Supplied data:
---------------
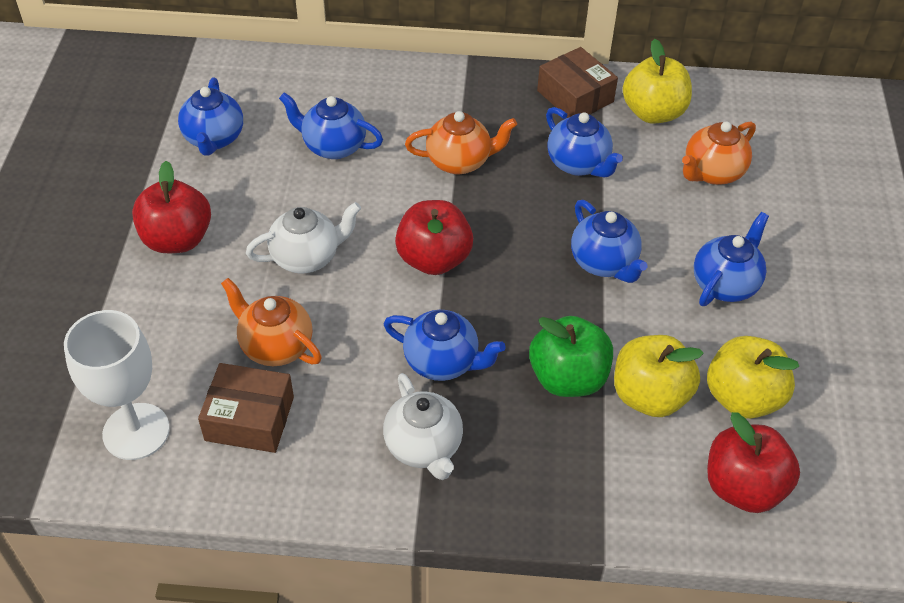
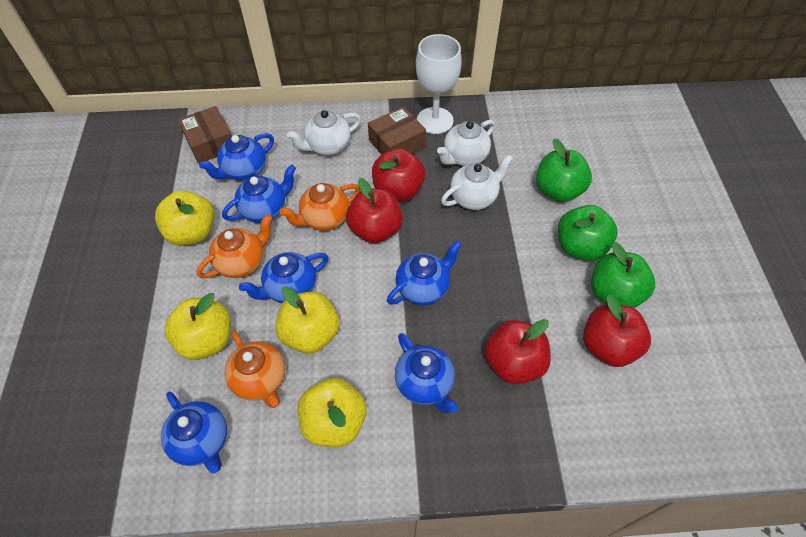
green apple: 1 -> 3
red apple: 3 -> 4
white teapot: 2 -> 3
yellow apple: 3 -> 4

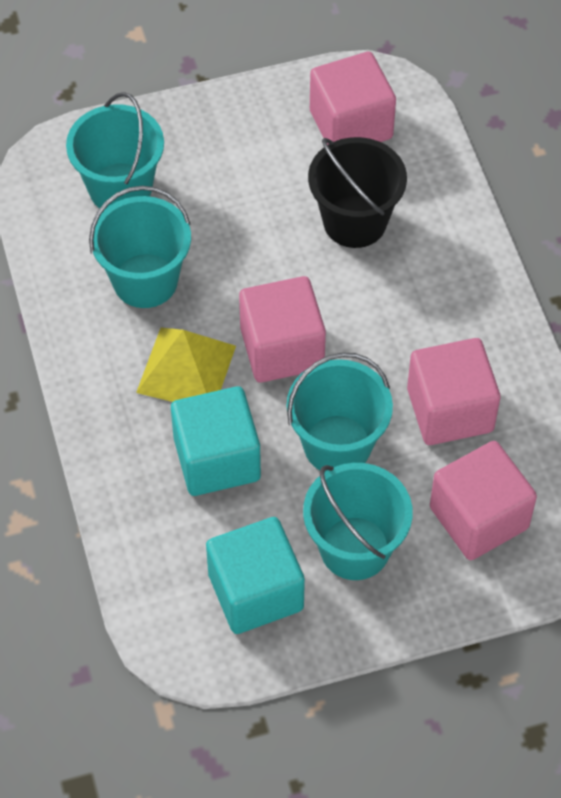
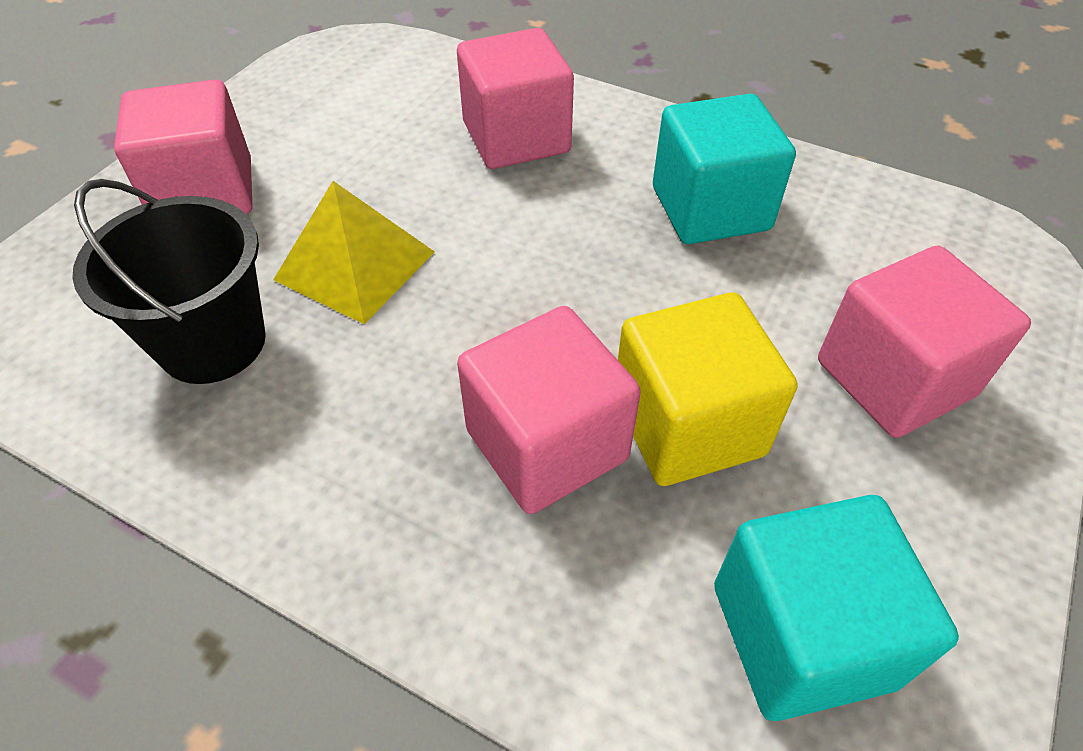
turquoise bucket: 4 -> 0
yellow cube: 0 -> 1

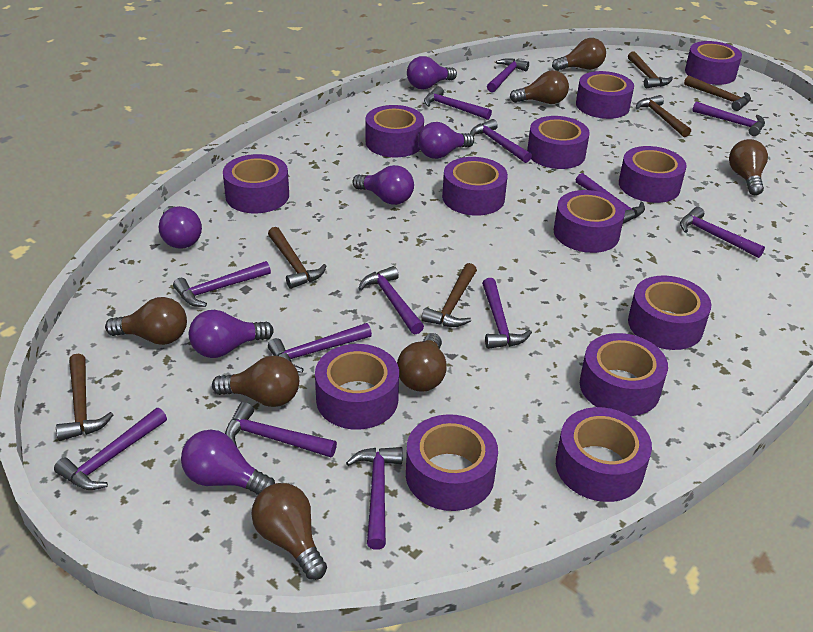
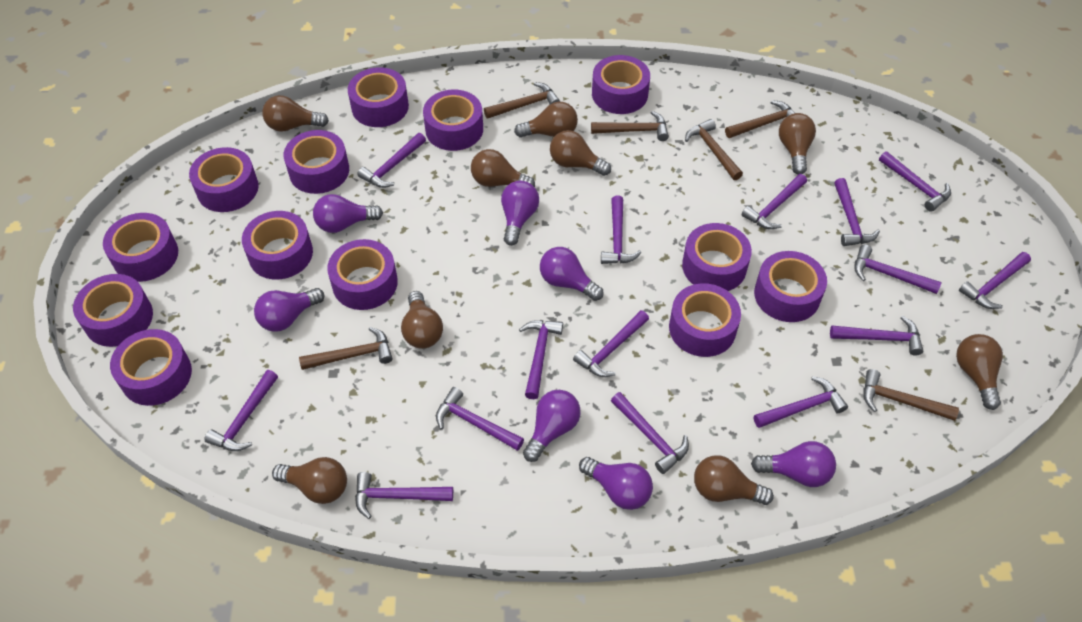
brown light bulb: 7 -> 9
purple hammer: 13 -> 15
purple light bulb: 6 -> 7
---------------
How to complete this task: Give back word for word the lines from the one containing "yellow apple: 3 -> 4" through the final line of the data above. Pictures are to be left out.

Your solution:
yellow apple: 3 -> 4

turquoise bucket: 4 -> 0
yellow cube: 0 -> 1

brown light bulb: 7 -> 9
purple hammer: 13 -> 15
purple light bulb: 6 -> 7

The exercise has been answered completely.